--- AIM OF THE TASK ---
In your reply, repeat every entry exactly and skip over each picture.

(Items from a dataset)
* * *

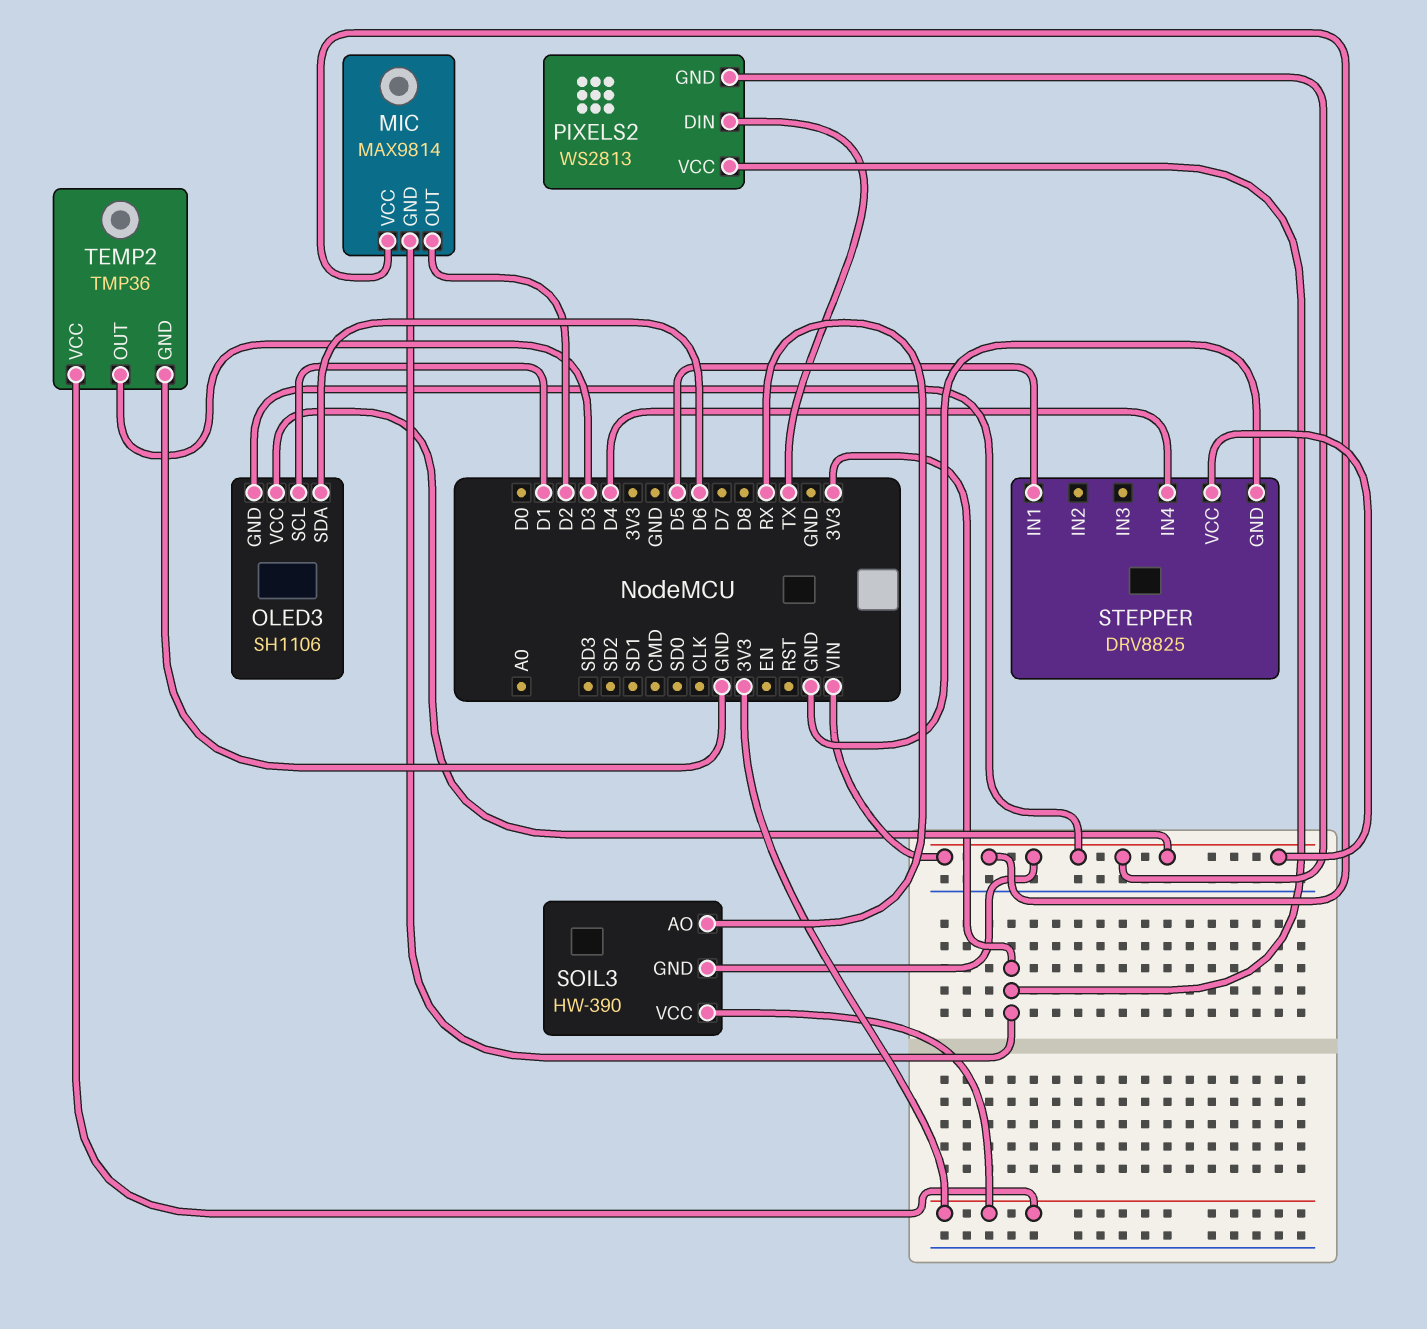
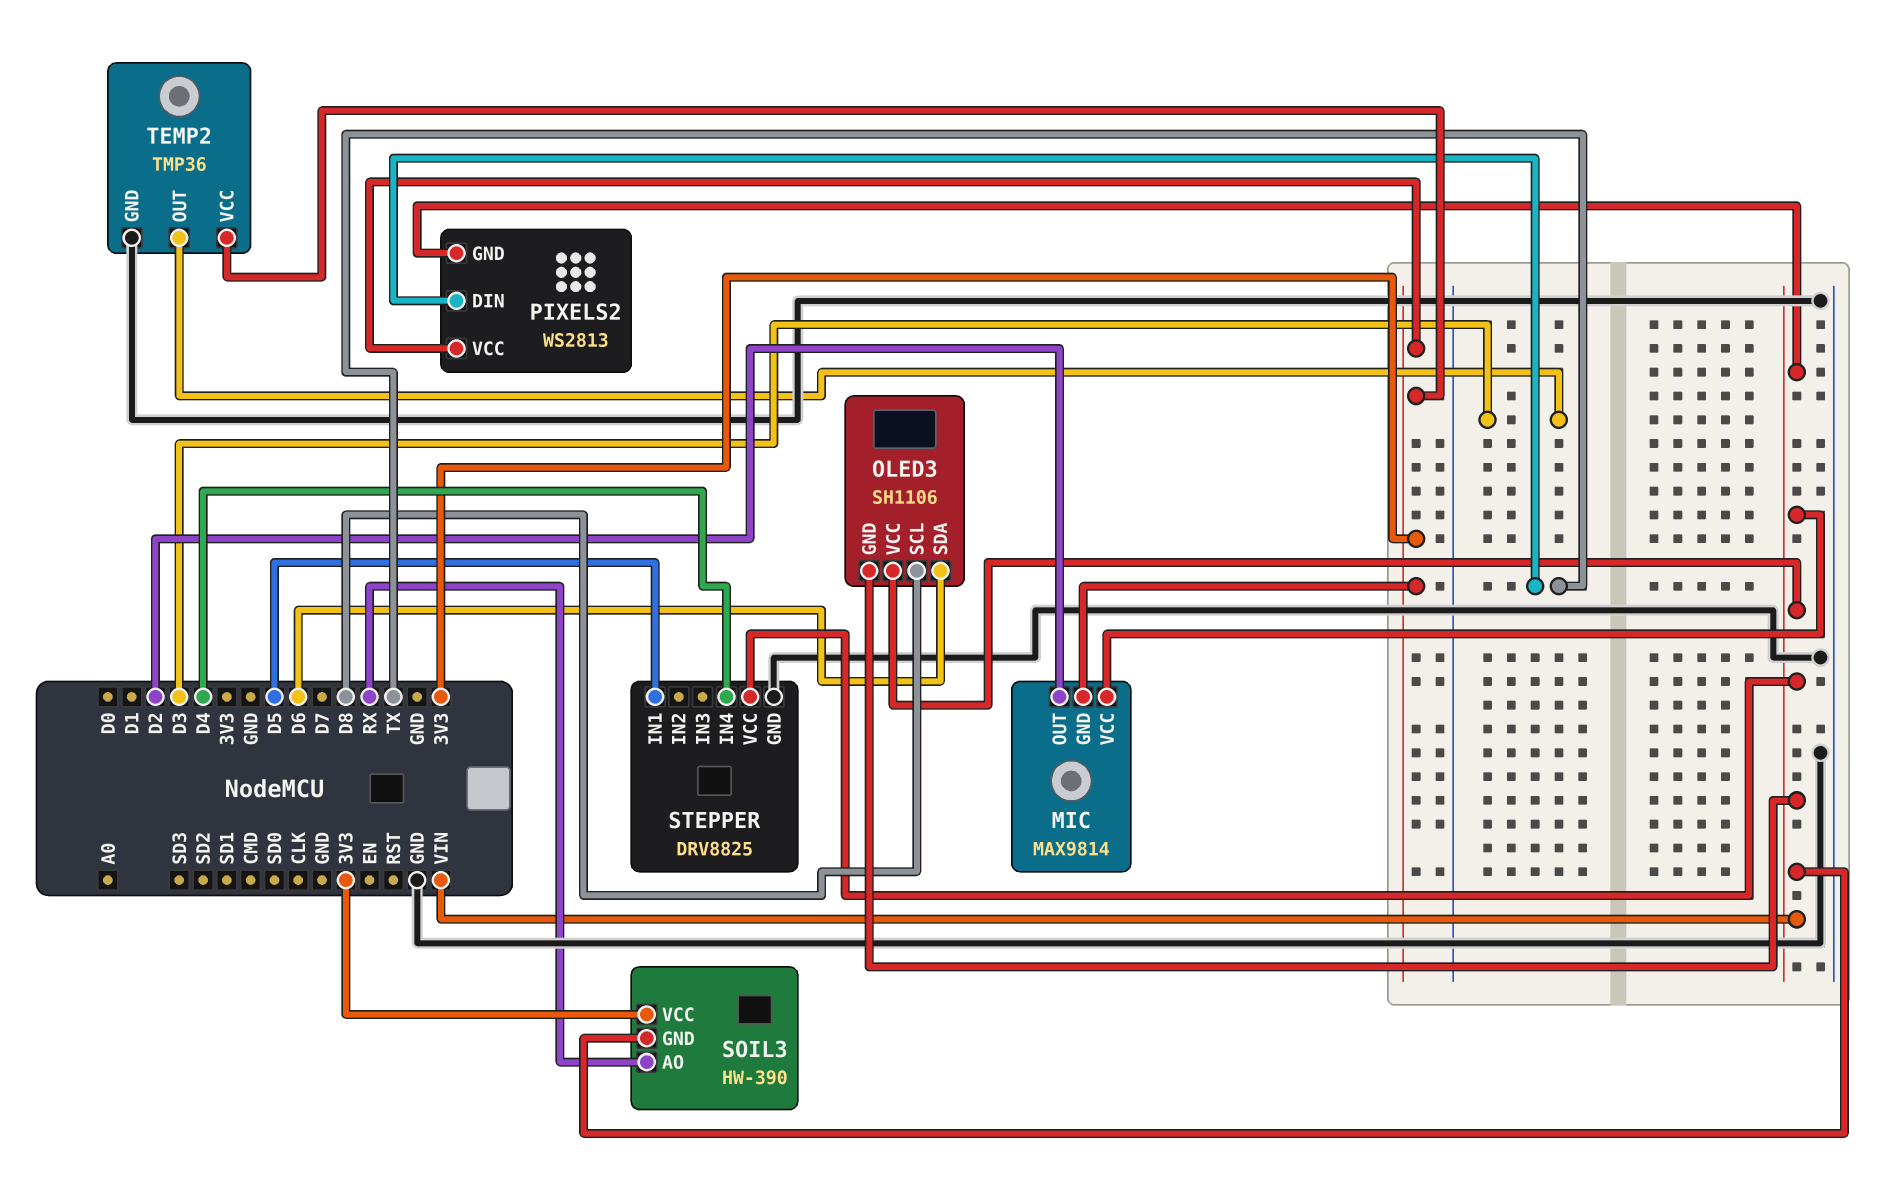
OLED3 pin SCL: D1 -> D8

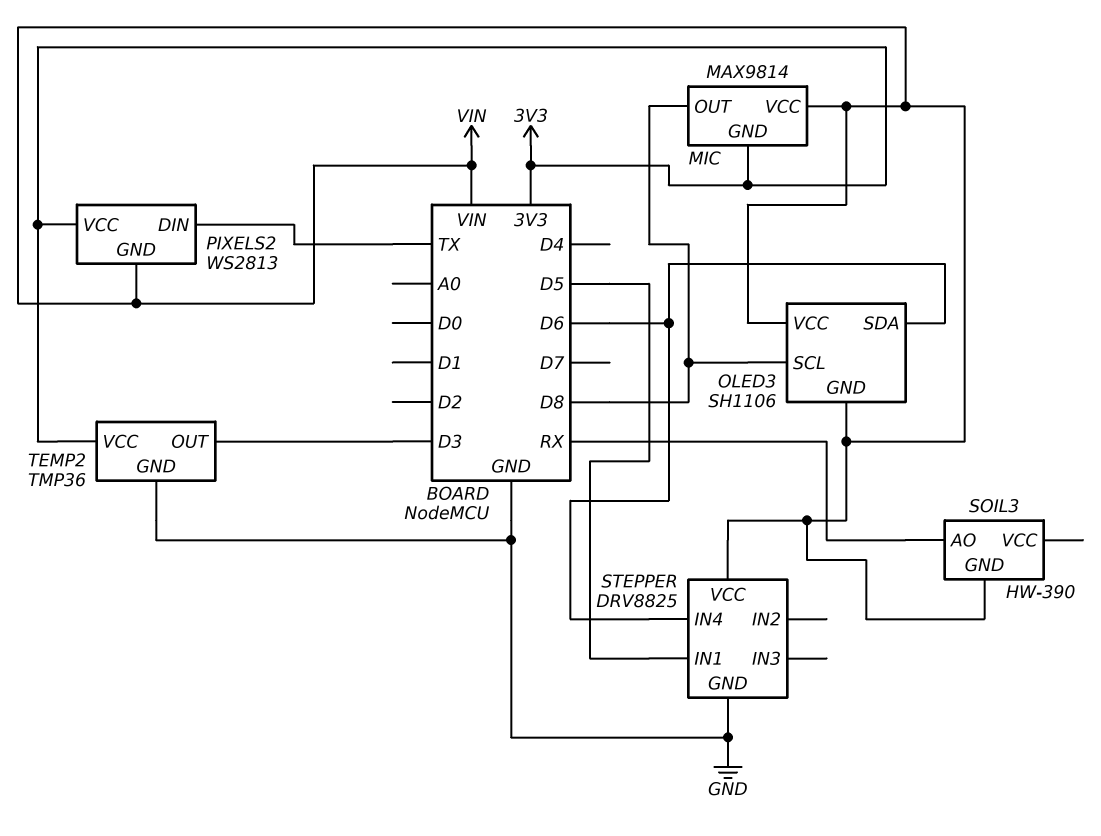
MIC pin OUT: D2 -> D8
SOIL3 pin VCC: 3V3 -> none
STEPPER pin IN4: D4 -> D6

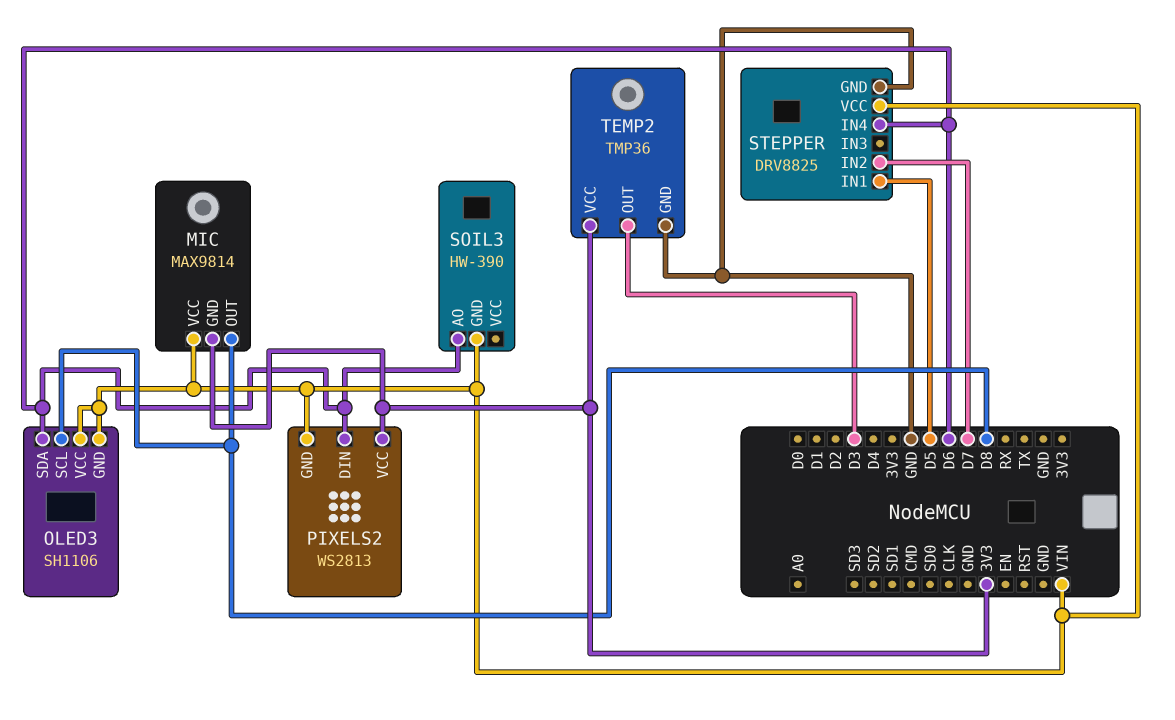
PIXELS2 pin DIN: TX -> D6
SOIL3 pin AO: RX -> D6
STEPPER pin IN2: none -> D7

* * *

--- REPLY TO THE EXERCISE ---
OLED3 pin SCL: D1 -> D8

MIC pin OUT: D2 -> D8
SOIL3 pin VCC: 3V3 -> none
STEPPER pin IN4: D4 -> D6

PIXELS2 pin DIN: TX -> D6
SOIL3 pin AO: RX -> D6
STEPPER pin IN2: none -> D7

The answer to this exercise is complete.